(MATERIAL SUPPLIED)
■ ■ ■ ■
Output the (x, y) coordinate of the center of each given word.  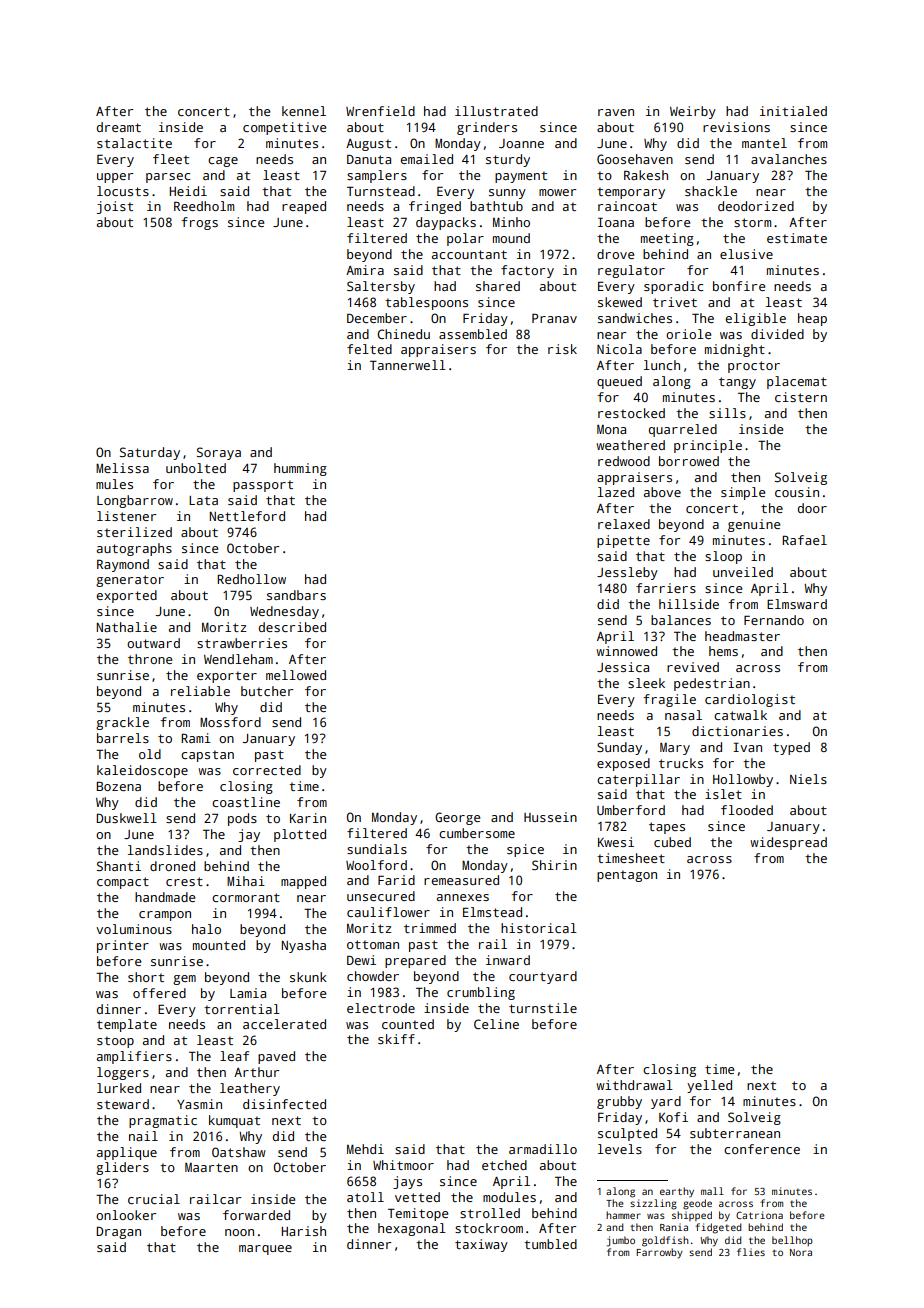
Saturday (150, 453)
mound (511, 238)
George (457, 818)
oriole (688, 334)
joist (115, 207)
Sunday (619, 748)
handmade (165, 897)
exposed (623, 764)
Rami (196, 738)
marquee (265, 1250)
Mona (611, 429)
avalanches (789, 159)
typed (791, 748)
■ ■ ■ ■
(YOUR OBJECTIVE)
Please recast every line of the entries above as a Markdown table with the columns Row and Line, numbering the rows, skipping blank lines and leaving out the pictures.

(THE REPLY)
| Row | Line |
|---|---|
| 1 | Output the (x, y) coordinate of the center of each given word.   |
| 2 | Saturday (150, 453) |
| 3 | mound (511, 238) |
| 4 | George (457, 818) |
| 5 | oriole (688, 334) |
| 6 | joist (115, 207) |
| 7 | Sunday (619, 748) |
| 8 | handmade (165, 897) |
| 9 | exposed (623, 764) |
| 10 | Rami (196, 738) |
| 11 | marquee (265, 1250) |
| 12 | Mona (611, 429) |
| 13 | avalanches (789, 159) |
| 14 | typed (791, 748) |